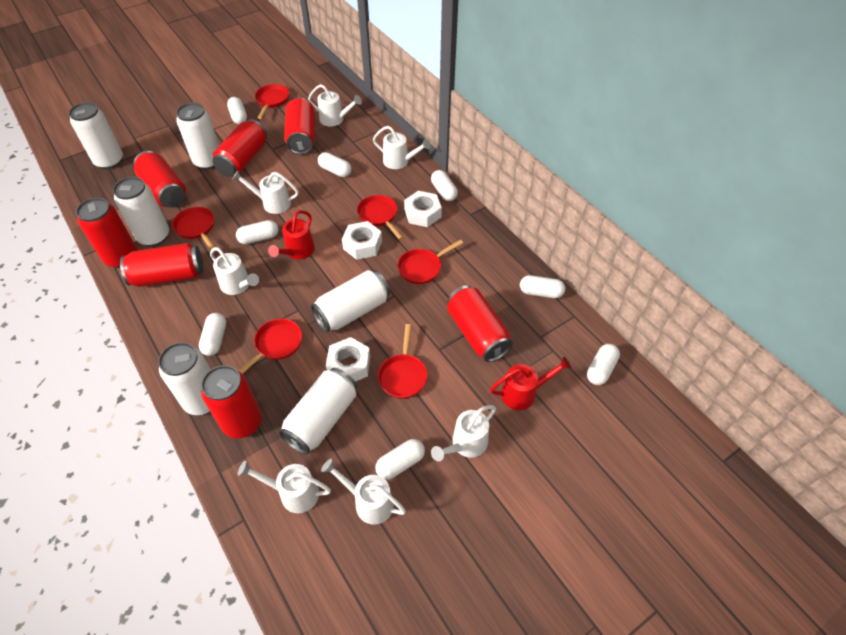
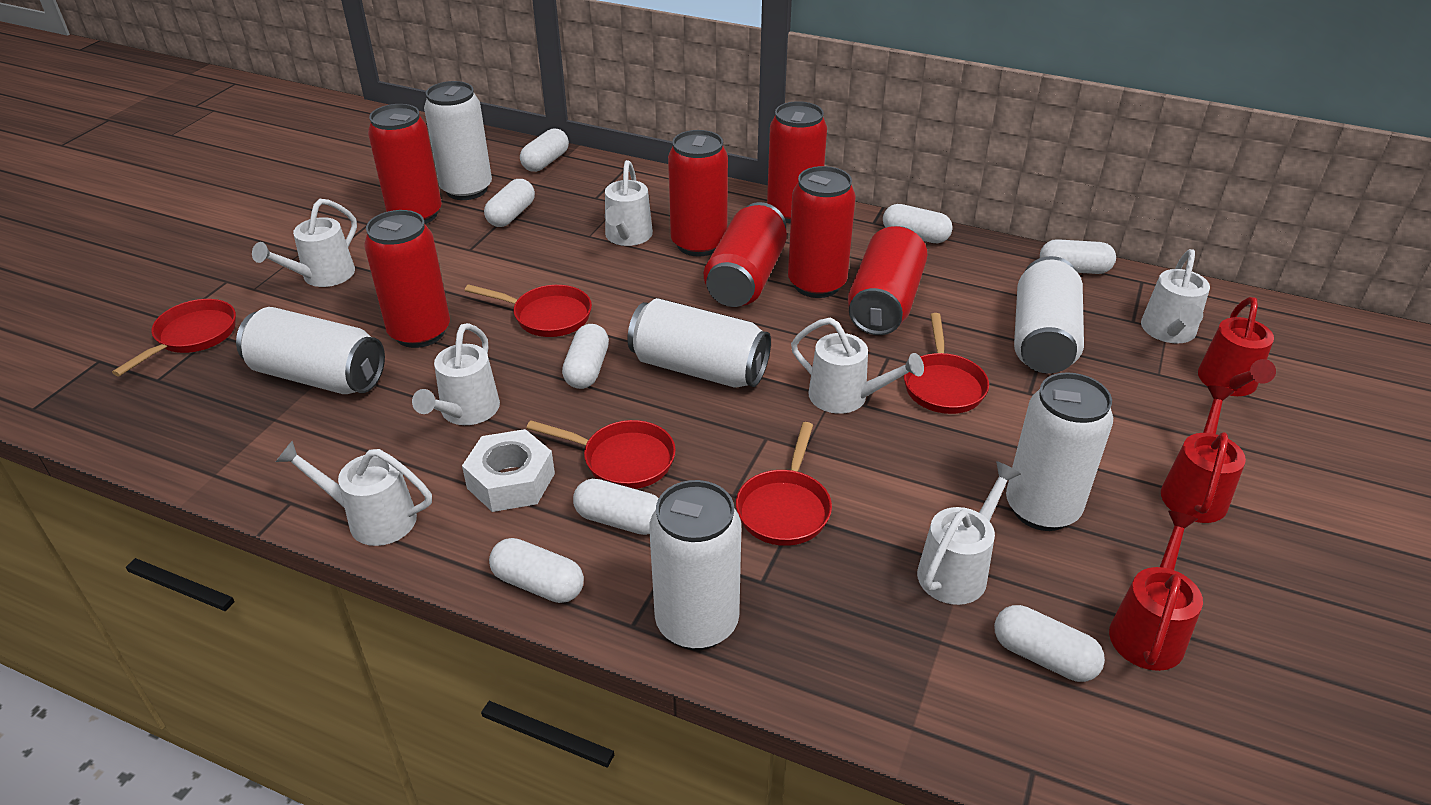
red pan: 6 -> 5
red watering can: 2 -> 3
white nut: 3 -> 1

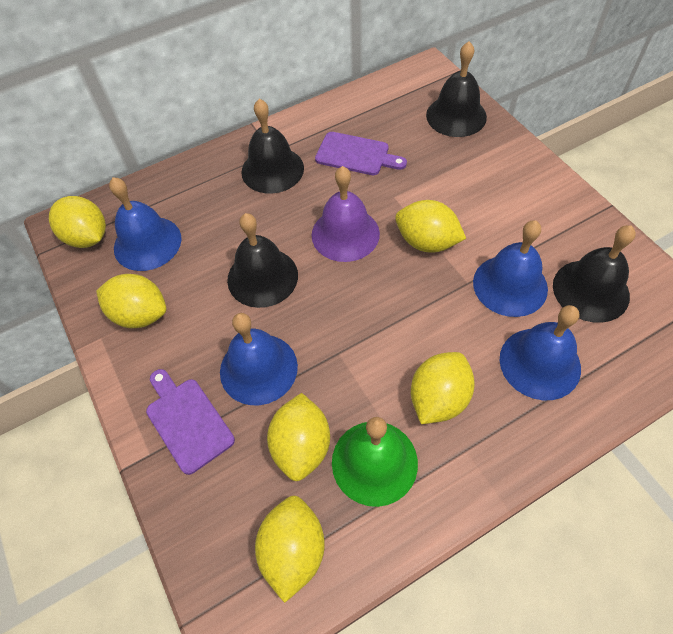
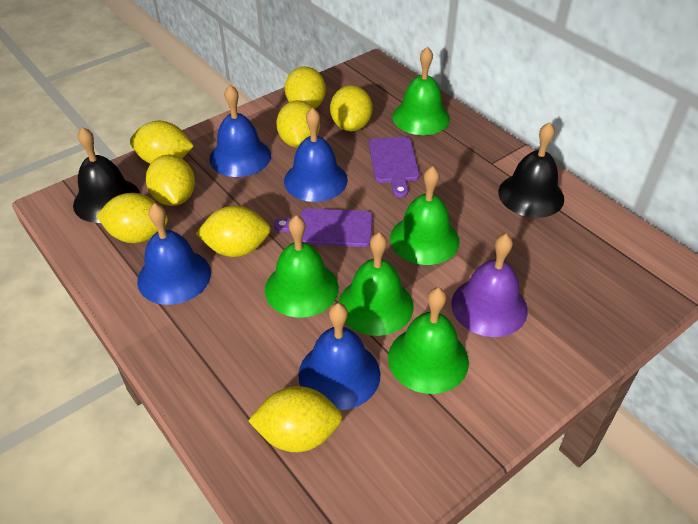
black bell: 4 -> 2
green bell: 1 -> 5
yellow lemon: 6 -> 8

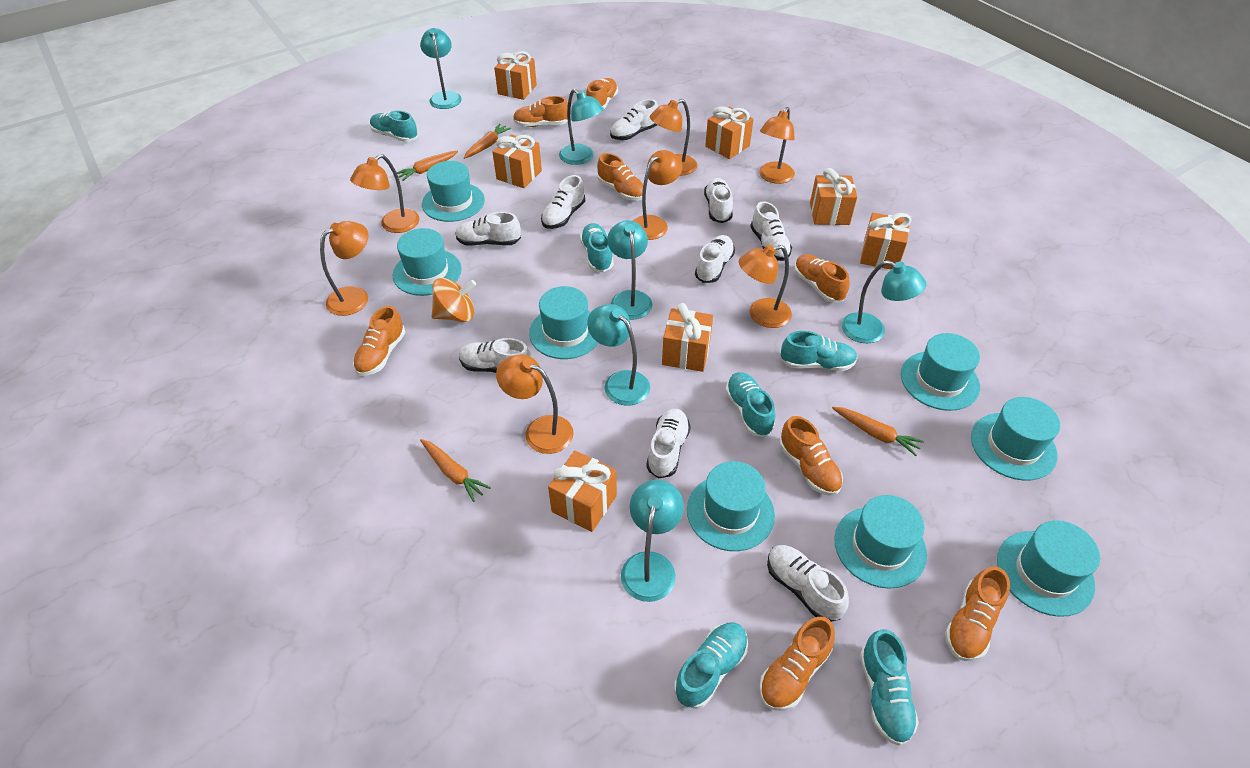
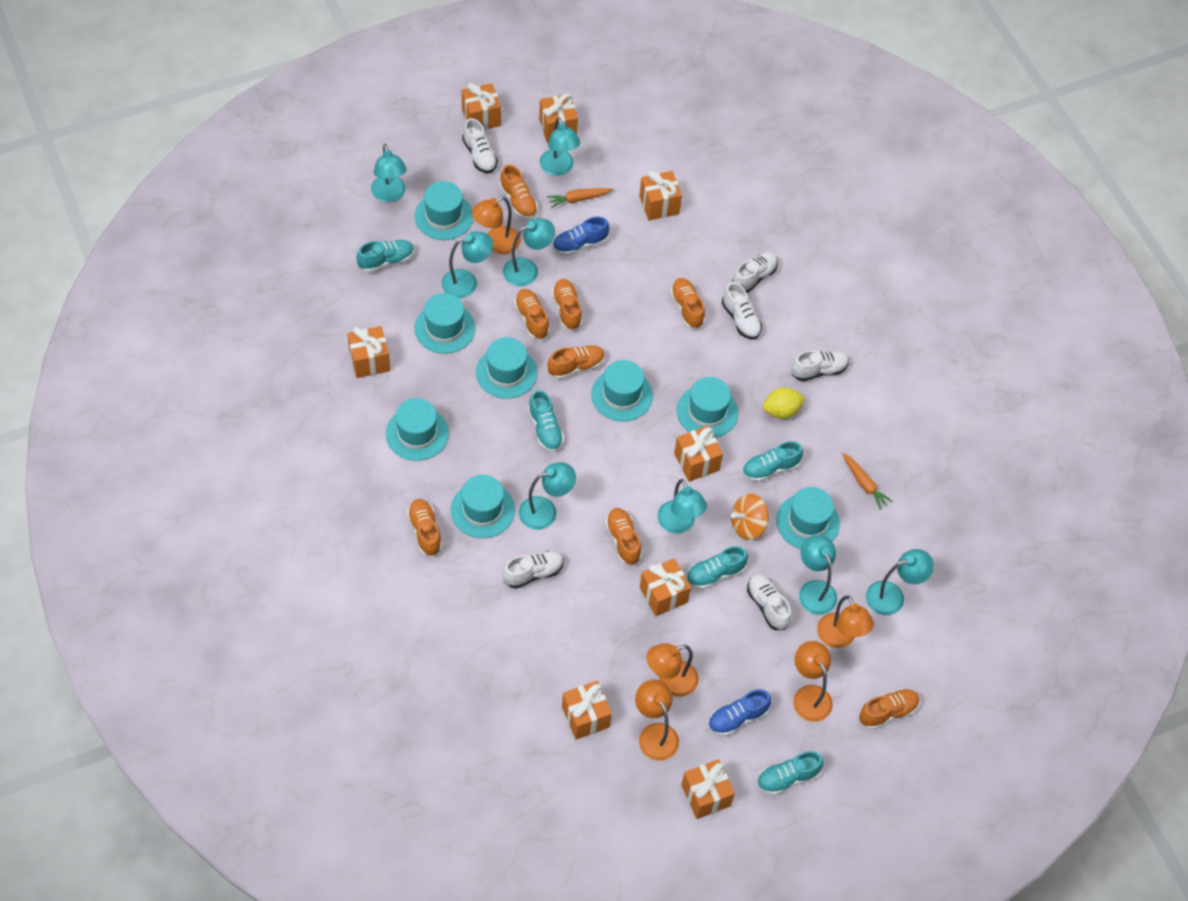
blue shoe: 0 -> 2
orange carrot: 4 -> 2
orange gift: 7 -> 8
orange lamp: 7 -> 5
turquoise lamp: 6 -> 8
turquoise shoe: 6 -> 5
white shoe: 9 -> 6
yellow lemon: 0 -> 1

= = = =

Task to carry out - Only the lines from the one with "yellow lemon: 6 -> 8" through the final line of the entries above are to be repeated, exactly as written and without pictures.

Your response -
yellow lemon: 6 -> 8

blue shoe: 0 -> 2
orange carrot: 4 -> 2
orange gift: 7 -> 8
orange lamp: 7 -> 5
turquoise lamp: 6 -> 8
turquoise shoe: 6 -> 5
white shoe: 9 -> 6
yellow lemon: 0 -> 1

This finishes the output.